# [DATA PROVIDED]
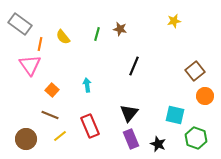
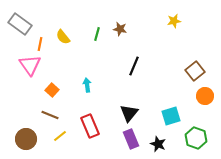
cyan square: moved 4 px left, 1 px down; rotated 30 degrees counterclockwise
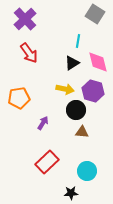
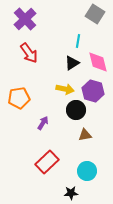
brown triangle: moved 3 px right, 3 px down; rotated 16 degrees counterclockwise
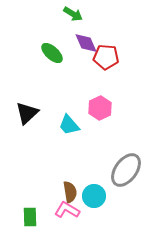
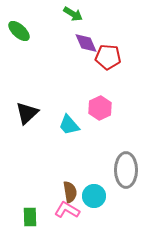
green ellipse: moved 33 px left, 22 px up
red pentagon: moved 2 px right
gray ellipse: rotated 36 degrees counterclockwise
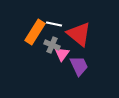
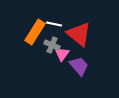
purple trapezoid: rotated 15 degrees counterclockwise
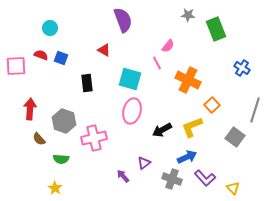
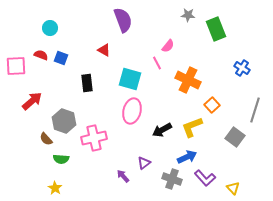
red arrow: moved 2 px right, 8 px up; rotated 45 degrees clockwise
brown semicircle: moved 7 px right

--

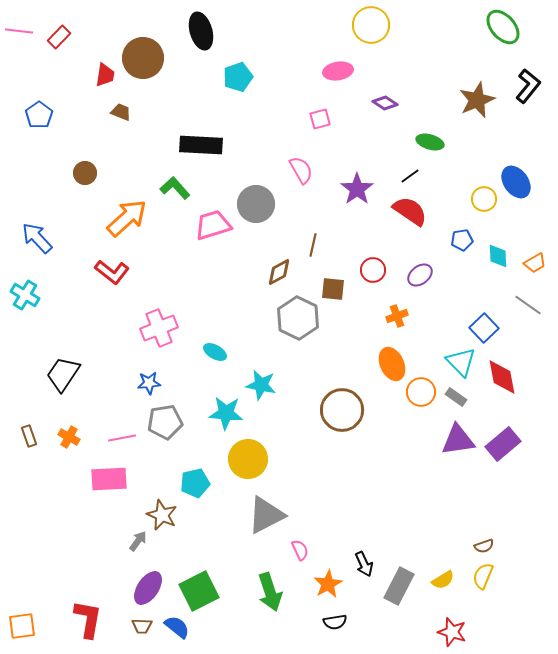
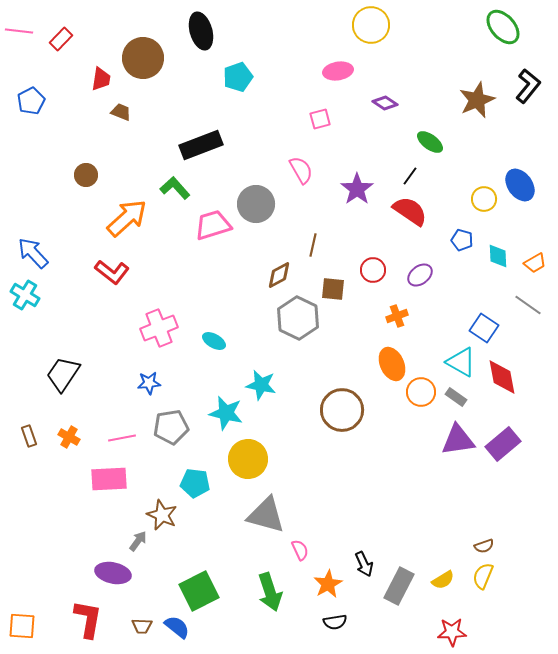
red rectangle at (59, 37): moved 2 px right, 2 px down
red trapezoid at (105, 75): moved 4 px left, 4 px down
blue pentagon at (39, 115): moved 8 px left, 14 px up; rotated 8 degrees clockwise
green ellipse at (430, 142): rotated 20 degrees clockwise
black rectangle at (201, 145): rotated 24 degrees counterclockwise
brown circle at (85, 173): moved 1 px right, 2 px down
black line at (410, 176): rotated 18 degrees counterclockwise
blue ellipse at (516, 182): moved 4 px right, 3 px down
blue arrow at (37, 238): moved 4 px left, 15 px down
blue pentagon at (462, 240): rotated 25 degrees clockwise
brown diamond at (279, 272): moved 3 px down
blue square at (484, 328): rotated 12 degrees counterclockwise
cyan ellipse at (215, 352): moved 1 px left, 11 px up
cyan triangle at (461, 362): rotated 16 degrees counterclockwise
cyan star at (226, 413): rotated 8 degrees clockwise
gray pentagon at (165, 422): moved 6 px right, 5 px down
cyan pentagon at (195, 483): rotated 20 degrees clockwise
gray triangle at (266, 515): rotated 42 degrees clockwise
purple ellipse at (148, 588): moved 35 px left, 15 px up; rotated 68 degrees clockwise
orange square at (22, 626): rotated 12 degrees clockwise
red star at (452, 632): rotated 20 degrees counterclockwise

--

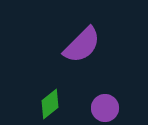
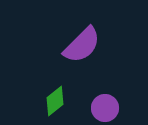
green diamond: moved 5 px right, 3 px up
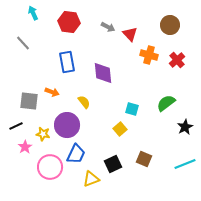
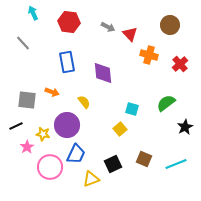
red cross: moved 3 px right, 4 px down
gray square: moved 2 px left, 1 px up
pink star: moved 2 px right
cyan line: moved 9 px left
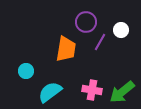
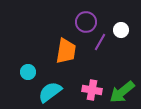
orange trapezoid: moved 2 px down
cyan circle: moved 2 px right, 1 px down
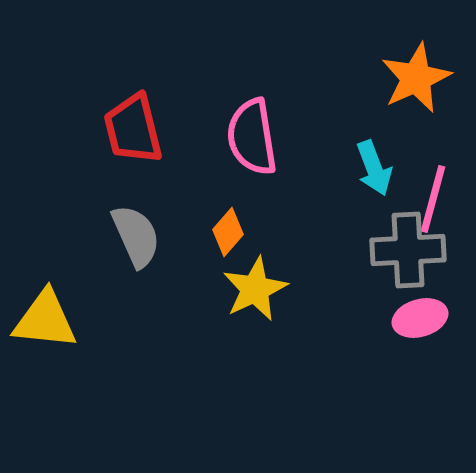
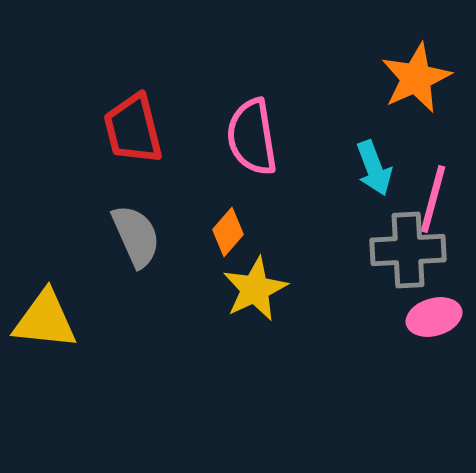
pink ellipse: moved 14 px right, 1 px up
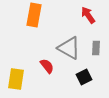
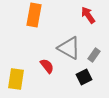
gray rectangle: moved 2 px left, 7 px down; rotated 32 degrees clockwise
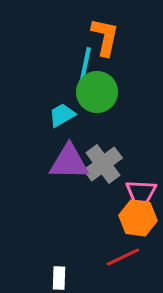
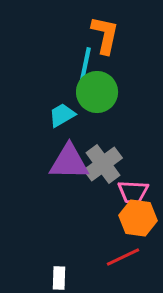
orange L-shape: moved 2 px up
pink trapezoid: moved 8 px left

# [INSTRUCTIONS TO FOLLOW]
Starting at the line above that has "cyan square: moved" and ending at the line that has "brown semicircle: moved 7 px right", copy each line exactly, leaving the pictures out and adding nothing.

# [ANSWER SPACE]
cyan square: moved 4 px left, 1 px down; rotated 30 degrees counterclockwise
brown triangle: moved 3 px right, 3 px down; rotated 16 degrees counterclockwise
green ellipse: moved 33 px left, 22 px up
red pentagon: moved 2 px right
gray ellipse: rotated 36 degrees counterclockwise
purple trapezoid: rotated 15 degrees counterclockwise
red arrow: moved 2 px right, 8 px up; rotated 45 degrees clockwise
brown semicircle: moved 7 px right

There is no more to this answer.